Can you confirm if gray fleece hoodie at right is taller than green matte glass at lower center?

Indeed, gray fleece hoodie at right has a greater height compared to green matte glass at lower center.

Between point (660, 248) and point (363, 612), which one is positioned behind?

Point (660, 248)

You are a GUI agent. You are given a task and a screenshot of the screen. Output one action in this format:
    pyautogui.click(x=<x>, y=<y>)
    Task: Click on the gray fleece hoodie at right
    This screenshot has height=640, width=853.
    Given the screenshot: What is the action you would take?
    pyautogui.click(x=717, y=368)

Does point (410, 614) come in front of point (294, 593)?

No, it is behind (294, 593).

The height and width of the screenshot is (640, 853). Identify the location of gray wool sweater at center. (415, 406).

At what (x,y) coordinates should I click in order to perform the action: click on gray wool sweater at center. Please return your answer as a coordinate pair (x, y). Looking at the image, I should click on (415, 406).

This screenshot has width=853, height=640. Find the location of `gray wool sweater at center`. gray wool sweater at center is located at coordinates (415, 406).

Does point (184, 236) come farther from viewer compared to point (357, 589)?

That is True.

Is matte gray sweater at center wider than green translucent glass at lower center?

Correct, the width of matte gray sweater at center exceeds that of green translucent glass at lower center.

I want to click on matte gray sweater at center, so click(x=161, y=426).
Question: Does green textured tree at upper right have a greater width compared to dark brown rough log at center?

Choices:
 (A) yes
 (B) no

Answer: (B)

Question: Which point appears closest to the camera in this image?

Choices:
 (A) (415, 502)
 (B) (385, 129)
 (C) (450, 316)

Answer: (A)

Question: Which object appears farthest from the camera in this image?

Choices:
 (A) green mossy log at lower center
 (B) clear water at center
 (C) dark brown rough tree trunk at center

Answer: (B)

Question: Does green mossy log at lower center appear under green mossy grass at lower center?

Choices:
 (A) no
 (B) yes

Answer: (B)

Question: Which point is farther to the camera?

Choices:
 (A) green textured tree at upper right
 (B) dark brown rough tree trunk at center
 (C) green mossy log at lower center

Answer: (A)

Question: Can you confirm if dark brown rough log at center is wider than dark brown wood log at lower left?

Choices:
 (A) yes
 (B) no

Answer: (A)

Problem details: Copy out all of the material above word for word.

Completed task:
Can you confirm if gray fleece hoodie at right is taller than green matte glass at lower center?

Indeed, gray fleece hoodie at right has a greater height compared to green matte glass at lower center.

Between point (660, 248) and point (363, 612), which one is positioned behind?

Point (660, 248)

You are a GUI agent. You are given a task and a screenshot of the screen. Output one action in this format:
    pyautogui.click(x=<x>, y=<y>)
    Task: Click on the gray fleece hoodie at right
    This screenshot has height=640, width=853.
    Given the screenshot: What is the action you would take?
    pyautogui.click(x=717, y=368)

Does point (410, 614) come in front of point (294, 593)?

No, it is behind (294, 593).

The height and width of the screenshot is (640, 853). Identify the location of gray wool sweater at center. (415, 406).

At what (x,y) coordinates should I click in order to perform the action: click on gray wool sweater at center. Please return your answer as a coordinate pair (x, y). Looking at the image, I should click on (415, 406).

This screenshot has width=853, height=640. Find the location of `gray wool sweater at center`. gray wool sweater at center is located at coordinates (415, 406).

Does point (184, 236) come farther from viewer compared to point (357, 589)?

That is True.

Is matte gray sweater at center wider than green translucent glass at lower center?

Correct, the width of matte gray sweater at center exceeds that of green translucent glass at lower center.

I want to click on matte gray sweater at center, so click(x=161, y=426).
Question: Does green textured tree at upper right have a greater width compared to dark brown rough log at center?

Choices:
 (A) yes
 (B) no

Answer: (B)

Question: Which point appears closest to the camera in this image?

Choices:
 (A) (415, 502)
 (B) (385, 129)
 (C) (450, 316)

Answer: (A)

Question: Which object appears farthest from the camera in this image?

Choices:
 (A) green mossy log at lower center
 (B) clear water at center
 (C) dark brown rough tree trunk at center

Answer: (B)

Question: Does green mossy log at lower center appear under green mossy grass at lower center?

Choices:
 (A) no
 (B) yes

Answer: (B)

Question: Which point is farther to the camera?

Choices:
 (A) green textured tree at upper right
 (B) dark brown rough tree trunk at center
 (C) green mossy log at lower center

Answer: (A)

Question: Can you confirm if dark brown rough log at center is wider than dark brown wood log at lower left?

Choices:
 (A) yes
 (B) no

Answer: (A)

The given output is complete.